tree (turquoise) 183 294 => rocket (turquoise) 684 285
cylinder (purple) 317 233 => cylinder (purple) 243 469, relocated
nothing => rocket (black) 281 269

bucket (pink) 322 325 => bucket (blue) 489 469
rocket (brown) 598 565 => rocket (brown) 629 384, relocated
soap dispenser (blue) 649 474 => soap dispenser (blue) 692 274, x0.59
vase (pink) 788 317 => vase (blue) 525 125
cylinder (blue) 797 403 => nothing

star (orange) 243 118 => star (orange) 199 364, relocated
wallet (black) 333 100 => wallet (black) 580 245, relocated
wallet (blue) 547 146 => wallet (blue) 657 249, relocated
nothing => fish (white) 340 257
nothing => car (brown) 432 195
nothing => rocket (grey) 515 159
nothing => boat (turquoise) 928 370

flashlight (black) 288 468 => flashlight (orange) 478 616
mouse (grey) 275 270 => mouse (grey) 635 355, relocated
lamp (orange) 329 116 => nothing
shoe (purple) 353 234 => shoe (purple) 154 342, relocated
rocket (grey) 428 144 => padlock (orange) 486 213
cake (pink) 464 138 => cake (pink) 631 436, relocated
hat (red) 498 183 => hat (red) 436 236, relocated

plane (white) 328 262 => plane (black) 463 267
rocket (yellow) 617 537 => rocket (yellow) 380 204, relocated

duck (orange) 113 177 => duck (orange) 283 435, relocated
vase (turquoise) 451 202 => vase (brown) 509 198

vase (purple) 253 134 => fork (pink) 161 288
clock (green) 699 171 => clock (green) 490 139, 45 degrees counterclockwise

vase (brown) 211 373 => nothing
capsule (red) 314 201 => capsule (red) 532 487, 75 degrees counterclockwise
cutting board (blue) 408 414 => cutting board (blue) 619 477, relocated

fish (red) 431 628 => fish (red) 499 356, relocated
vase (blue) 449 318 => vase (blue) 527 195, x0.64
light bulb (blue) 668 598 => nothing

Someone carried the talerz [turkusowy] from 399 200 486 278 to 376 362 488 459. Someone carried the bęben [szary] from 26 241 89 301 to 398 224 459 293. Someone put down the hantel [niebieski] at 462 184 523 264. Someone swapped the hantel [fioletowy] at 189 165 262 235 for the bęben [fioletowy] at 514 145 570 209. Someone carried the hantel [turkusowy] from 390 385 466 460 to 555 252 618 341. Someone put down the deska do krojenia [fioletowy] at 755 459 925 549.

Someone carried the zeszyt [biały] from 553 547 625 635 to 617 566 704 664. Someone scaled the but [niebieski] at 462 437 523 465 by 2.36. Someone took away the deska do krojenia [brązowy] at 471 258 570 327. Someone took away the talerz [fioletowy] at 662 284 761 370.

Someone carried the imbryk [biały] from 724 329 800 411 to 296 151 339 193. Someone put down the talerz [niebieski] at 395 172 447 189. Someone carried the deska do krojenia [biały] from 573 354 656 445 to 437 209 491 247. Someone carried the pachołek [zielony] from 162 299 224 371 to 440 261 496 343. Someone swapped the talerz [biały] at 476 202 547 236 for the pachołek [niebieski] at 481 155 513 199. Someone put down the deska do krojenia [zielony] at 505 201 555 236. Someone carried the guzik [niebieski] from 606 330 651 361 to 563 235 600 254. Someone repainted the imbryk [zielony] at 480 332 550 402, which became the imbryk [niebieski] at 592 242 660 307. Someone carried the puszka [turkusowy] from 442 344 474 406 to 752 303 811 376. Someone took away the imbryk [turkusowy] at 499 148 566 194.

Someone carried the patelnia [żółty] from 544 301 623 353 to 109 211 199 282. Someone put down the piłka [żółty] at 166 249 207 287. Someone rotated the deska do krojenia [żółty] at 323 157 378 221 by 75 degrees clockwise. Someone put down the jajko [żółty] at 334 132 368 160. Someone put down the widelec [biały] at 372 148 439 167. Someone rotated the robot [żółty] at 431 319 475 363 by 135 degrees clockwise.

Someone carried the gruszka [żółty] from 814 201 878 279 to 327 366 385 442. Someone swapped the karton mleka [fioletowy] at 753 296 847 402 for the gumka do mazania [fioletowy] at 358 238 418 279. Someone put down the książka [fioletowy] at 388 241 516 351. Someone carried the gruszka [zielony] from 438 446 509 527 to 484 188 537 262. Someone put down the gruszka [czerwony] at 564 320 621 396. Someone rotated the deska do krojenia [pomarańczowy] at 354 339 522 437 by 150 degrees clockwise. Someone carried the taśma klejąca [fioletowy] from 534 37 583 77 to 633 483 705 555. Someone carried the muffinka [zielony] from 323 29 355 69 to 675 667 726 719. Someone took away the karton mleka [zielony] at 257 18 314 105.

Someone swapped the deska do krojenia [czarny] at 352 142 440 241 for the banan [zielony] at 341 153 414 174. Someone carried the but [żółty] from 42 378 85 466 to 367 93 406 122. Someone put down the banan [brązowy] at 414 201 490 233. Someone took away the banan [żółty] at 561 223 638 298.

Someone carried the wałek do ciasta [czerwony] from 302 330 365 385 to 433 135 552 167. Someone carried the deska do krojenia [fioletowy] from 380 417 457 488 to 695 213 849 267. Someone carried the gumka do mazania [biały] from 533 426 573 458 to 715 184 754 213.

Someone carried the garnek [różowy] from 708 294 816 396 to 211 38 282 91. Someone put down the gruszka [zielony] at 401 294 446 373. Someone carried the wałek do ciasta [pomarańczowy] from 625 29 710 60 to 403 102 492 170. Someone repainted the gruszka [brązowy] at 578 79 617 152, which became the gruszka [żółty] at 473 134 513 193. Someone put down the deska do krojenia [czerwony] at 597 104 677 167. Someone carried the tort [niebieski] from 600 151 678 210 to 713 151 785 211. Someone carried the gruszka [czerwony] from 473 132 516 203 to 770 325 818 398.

□ □ □ □ □ □ □

◆ **What to work on**
Please restate each record exactly as it reads.

◆ **Task output**
tree (turquoise) 183 294 => rocket (turquoise) 684 285
cylinder (purple) 317 233 => cylinder (purple) 243 469, relocated
nothing => rocket (black) 281 269

bucket (pink) 322 325 => bucket (blue) 489 469
rocket (brown) 598 565 => rocket (brown) 629 384, relocated
soap dispenser (blue) 649 474 => soap dispenser (blue) 692 274, x0.59
vase (pink) 788 317 => vase (blue) 525 125
cylinder (blue) 797 403 => nothing

star (orange) 243 118 => star (orange) 199 364, relocated
wallet (black) 333 100 => wallet (black) 580 245, relocated
wallet (blue) 547 146 => wallet (blue) 657 249, relocated
nothing => fish (white) 340 257
nothing => car (brown) 432 195
nothing => rocket (grey) 515 159
nothing => boat (turquoise) 928 370

flashlight (black) 288 468 => flashlight (orange) 478 616
mouse (grey) 275 270 => mouse (grey) 635 355, relocated
lamp (orange) 329 116 => nothing
shoe (purple) 353 234 => shoe (purple) 154 342, relocated
rocket (grey) 428 144 => padlock (orange) 486 213
cake (pink) 464 138 => cake (pink) 631 436, relocated
hat (red) 498 183 => hat (red) 436 236, relocated

plane (white) 328 262 => plane (black) 463 267
rocket (yellow) 617 537 => rocket (yellow) 380 204, relocated

duck (orange) 113 177 => duck (orange) 283 435, relocated
vase (turquoise) 451 202 => vase (brown) 509 198

vase (purple) 253 134 => fork (pink) 161 288
clock (green) 699 171 => clock (green) 490 139, 45 degrees counterclockwise

vase (brown) 211 373 => nothing
capsule (red) 314 201 => capsule (red) 532 487, 75 degrees counterclockwise
cutting board (blue) 408 414 => cutting board (blue) 619 477, relocated

fish (red) 431 628 => fish (red) 499 356, relocated
vase (blue) 449 318 => vase (blue) 527 195, x0.64
light bulb (blue) 668 598 => nothing

Someone carried the talerz [turkusowy] from 399 200 486 278 to 376 362 488 459. Someone carried the bęben [szary] from 26 241 89 301 to 398 224 459 293. Someone put down the hantel [niebieski] at 462 184 523 264. Someone swapped the hantel [fioletowy] at 189 165 262 235 for the bęben [fioletowy] at 514 145 570 209. Someone carried the hantel [turkusowy] from 390 385 466 460 to 555 252 618 341. Someone put down the deska do krojenia [fioletowy] at 755 459 925 549.

Someone carried the zeszyt [biały] from 553 547 625 635 to 617 566 704 664. Someone scaled the but [niebieski] at 462 437 523 465 by 2.36. Someone took away the deska do krojenia [brązowy] at 471 258 570 327. Someone took away the talerz [fioletowy] at 662 284 761 370.

Someone carried the imbryk [biały] from 724 329 800 411 to 296 151 339 193. Someone put down the talerz [niebieski] at 395 172 447 189. Someone carried the deska do krojenia [biały] from 573 354 656 445 to 437 209 491 247. Someone carried the pachołek [zielony] from 162 299 224 371 to 440 261 496 343. Someone swapped the talerz [biały] at 476 202 547 236 for the pachołek [niebieski] at 481 155 513 199. Someone put down the deska do krojenia [zielony] at 505 201 555 236. Someone carried the guzik [niebieski] from 606 330 651 361 to 563 235 600 254. Someone repainted the imbryk [zielony] at 480 332 550 402, which became the imbryk [niebieski] at 592 242 660 307. Someone carried the puszka [turkusowy] from 442 344 474 406 to 752 303 811 376. Someone took away the imbryk [turkusowy] at 499 148 566 194.

Someone carried the patelnia [żółty] from 544 301 623 353 to 109 211 199 282. Someone put down the piłka [żółty] at 166 249 207 287. Someone rotated the deska do krojenia [żółty] at 323 157 378 221 by 75 degrees clockwise. Someone put down the jajko [żółty] at 334 132 368 160. Someone put down the widelec [biały] at 372 148 439 167. Someone rotated the robot [żółty] at 431 319 475 363 by 135 degrees clockwise.

Someone carried the gruszka [żółty] from 814 201 878 279 to 327 366 385 442. Someone swapped the karton mleka [fioletowy] at 753 296 847 402 for the gumka do mazania [fioletowy] at 358 238 418 279. Someone put down the książka [fioletowy] at 388 241 516 351. Someone carried the gruszka [zielony] from 438 446 509 527 to 484 188 537 262. Someone put down the gruszka [czerwony] at 564 320 621 396. Someone rotated the deska do krojenia [pomarańczowy] at 354 339 522 437 by 150 degrees clockwise. Someone carried the taśma klejąca [fioletowy] from 534 37 583 77 to 633 483 705 555. Someone carried the muffinka [zielony] from 323 29 355 69 to 675 667 726 719. Someone took away the karton mleka [zielony] at 257 18 314 105.

Someone swapped the deska do krojenia [czarny] at 352 142 440 241 for the banan [zielony] at 341 153 414 174. Someone carried the but [żółty] from 42 378 85 466 to 367 93 406 122. Someone put down the banan [brązowy] at 414 201 490 233. Someone took away the banan [żółty] at 561 223 638 298.

Someone carried the wałek do ciasta [czerwony] from 302 330 365 385 to 433 135 552 167. Someone carried the deska do krojenia [fioletowy] from 380 417 457 488 to 695 213 849 267. Someone carried the gumka do mazania [biały] from 533 426 573 458 to 715 184 754 213.

Someone carried the garnek [różowy] from 708 294 816 396 to 211 38 282 91. Someone put down the gruszka [zielony] at 401 294 446 373. Someone carried the wałek do ciasta [pomarańczowy] from 625 29 710 60 to 403 102 492 170. Someone repainted the gruszka [brązowy] at 578 79 617 152, which became the gruszka [żółty] at 473 134 513 193. Someone put down the deska do krojenia [czerwony] at 597 104 677 167. Someone carried the tort [niebieski] from 600 151 678 210 to 713 151 785 211. Someone carried the gruszka [czerwony] from 473 132 516 203 to 770 325 818 398.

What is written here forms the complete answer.